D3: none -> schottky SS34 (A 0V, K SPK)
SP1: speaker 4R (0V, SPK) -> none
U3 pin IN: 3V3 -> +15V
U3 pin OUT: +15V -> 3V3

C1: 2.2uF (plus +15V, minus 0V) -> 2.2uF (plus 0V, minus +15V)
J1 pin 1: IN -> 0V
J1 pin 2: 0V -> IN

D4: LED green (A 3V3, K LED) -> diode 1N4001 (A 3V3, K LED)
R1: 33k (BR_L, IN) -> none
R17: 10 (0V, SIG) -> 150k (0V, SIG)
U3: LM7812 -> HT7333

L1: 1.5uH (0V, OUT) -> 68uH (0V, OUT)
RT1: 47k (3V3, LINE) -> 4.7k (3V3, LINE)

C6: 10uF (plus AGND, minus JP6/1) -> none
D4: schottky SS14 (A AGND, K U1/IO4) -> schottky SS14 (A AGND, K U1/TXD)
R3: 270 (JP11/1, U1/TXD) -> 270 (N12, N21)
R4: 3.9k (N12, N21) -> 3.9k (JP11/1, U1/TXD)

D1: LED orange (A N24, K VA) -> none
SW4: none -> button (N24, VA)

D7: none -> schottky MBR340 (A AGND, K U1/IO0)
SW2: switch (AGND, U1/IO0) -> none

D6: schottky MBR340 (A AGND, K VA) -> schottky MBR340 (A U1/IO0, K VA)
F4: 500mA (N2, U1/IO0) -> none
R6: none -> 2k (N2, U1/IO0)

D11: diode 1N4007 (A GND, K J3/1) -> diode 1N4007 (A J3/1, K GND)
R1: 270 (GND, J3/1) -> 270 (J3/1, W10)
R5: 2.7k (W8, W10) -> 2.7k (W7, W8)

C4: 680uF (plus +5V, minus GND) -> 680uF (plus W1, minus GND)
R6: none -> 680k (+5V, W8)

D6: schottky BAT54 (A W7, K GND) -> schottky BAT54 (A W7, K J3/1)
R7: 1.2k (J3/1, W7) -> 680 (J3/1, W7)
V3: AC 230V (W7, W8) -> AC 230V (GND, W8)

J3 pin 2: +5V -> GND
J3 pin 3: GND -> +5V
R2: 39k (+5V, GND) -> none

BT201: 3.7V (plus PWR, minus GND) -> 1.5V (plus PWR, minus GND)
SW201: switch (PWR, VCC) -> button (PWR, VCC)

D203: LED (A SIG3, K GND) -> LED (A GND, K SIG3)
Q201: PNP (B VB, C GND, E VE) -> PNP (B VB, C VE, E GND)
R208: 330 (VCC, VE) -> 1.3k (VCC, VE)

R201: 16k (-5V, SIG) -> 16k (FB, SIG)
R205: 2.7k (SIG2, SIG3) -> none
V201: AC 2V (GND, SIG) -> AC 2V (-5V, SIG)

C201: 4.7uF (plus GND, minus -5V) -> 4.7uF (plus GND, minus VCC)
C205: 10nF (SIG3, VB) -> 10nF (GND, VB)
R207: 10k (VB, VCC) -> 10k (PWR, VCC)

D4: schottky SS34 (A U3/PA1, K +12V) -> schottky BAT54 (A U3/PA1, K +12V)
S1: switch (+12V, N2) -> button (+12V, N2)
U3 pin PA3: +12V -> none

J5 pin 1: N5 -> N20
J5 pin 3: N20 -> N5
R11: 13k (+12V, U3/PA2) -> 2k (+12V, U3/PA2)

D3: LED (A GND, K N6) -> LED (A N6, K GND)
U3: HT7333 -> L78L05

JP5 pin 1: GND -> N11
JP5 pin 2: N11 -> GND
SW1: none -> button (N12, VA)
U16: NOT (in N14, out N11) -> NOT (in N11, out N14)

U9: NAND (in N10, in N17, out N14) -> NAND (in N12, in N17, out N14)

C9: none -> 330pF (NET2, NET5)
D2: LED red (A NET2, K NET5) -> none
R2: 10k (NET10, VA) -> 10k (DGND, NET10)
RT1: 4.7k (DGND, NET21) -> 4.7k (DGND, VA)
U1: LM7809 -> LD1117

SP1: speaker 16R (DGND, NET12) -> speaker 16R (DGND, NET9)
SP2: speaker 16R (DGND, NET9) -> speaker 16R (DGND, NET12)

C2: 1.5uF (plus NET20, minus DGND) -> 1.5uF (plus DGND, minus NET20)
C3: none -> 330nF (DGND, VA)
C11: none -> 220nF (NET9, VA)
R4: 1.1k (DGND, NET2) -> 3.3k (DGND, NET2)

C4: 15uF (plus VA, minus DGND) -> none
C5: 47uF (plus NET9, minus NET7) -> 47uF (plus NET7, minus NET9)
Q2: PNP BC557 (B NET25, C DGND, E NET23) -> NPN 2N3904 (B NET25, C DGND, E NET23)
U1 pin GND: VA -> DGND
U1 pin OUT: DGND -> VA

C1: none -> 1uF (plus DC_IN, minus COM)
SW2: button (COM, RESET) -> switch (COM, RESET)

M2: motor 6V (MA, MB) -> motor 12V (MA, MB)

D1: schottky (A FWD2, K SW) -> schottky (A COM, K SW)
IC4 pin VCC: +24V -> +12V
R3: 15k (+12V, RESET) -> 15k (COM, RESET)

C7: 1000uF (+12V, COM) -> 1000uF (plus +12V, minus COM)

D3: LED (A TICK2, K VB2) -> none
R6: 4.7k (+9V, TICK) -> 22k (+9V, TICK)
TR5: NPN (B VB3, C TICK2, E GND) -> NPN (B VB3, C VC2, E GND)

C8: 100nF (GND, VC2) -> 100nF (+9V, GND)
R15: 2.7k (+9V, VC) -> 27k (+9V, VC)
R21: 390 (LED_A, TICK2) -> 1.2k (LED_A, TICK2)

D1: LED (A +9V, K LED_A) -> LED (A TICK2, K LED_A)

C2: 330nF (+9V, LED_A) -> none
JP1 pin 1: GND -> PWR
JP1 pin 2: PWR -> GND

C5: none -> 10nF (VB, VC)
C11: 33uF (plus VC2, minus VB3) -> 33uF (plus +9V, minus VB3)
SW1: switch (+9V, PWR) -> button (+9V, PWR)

○ ○ ○ ○ ○

__How to complete this task__: In your answer, include only the lines above starting at the line that holds "C201: 4.7uF (plus" and ending at the line that holds "R11: 13k (+12V, U3/PA2) -> 2k (+12V, U3/PA2)", copied exactly.

__Solution below__:
C201: 4.7uF (plus GND, minus -5V) -> 4.7uF (plus GND, minus VCC)
C205: 10nF (SIG3, VB) -> 10nF (GND, VB)
R207: 10k (VB, VCC) -> 10k (PWR, VCC)

D4: schottky SS34 (A U3/PA1, K +12V) -> schottky BAT54 (A U3/PA1, K +12V)
S1: switch (+12V, N2) -> button (+12V, N2)
U3 pin PA3: +12V -> none

J5 pin 1: N5 -> N20
J5 pin 3: N20 -> N5
R11: 13k (+12V, U3/PA2) -> 2k (+12V, U3/PA2)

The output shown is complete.